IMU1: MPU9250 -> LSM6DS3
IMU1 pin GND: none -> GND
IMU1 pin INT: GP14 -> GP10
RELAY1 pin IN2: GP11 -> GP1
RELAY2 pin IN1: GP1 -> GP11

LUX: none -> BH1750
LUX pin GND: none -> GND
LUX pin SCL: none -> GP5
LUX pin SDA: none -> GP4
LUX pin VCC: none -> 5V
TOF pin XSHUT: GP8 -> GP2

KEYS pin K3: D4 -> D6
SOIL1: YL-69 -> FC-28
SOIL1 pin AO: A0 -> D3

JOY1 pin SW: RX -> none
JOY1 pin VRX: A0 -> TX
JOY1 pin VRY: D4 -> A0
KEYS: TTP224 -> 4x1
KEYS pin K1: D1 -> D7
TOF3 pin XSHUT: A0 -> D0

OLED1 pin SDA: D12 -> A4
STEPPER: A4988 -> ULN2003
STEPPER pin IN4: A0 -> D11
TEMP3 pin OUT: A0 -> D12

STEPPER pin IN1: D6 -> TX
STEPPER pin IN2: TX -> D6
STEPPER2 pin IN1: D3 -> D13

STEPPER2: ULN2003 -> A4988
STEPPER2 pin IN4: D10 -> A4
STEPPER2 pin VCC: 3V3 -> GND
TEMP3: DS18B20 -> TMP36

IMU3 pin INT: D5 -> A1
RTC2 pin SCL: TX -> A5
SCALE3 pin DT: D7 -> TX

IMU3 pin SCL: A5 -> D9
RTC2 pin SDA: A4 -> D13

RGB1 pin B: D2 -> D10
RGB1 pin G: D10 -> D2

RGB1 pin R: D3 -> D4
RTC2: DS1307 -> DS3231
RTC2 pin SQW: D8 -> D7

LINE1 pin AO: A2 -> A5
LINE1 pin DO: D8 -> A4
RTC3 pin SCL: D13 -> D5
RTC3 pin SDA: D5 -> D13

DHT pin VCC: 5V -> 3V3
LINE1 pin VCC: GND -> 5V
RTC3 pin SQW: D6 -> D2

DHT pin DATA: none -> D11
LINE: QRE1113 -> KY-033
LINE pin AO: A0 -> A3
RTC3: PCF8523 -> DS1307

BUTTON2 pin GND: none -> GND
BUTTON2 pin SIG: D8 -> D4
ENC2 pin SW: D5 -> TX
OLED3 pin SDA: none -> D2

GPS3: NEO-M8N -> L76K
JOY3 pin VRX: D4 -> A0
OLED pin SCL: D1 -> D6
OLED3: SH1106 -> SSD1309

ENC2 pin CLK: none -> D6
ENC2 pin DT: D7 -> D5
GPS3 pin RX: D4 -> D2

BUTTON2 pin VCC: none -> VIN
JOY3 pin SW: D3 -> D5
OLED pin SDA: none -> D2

·····

- _Task instructions_: Everything from the line containing "IMU1 pin INT: GP14 -> GP10" through the line containing "JOY1 pin VRX: A0 -> TX" in the material above should be retyped exactly, both ends included, and nothing more.

- _Written response_:
IMU1 pin INT: GP14 -> GP10
RELAY1 pin IN2: GP11 -> GP1
RELAY2 pin IN1: GP1 -> GP11

LUX: none -> BH1750
LUX pin GND: none -> GND
LUX pin SCL: none -> GP5
LUX pin SDA: none -> GP4
LUX pin VCC: none -> 5V
TOF pin XSHUT: GP8 -> GP2

KEYS pin K3: D4 -> D6
SOIL1: YL-69 -> FC-28
SOIL1 pin AO: A0 -> D3

JOY1 pin SW: RX -> none
JOY1 pin VRX: A0 -> TX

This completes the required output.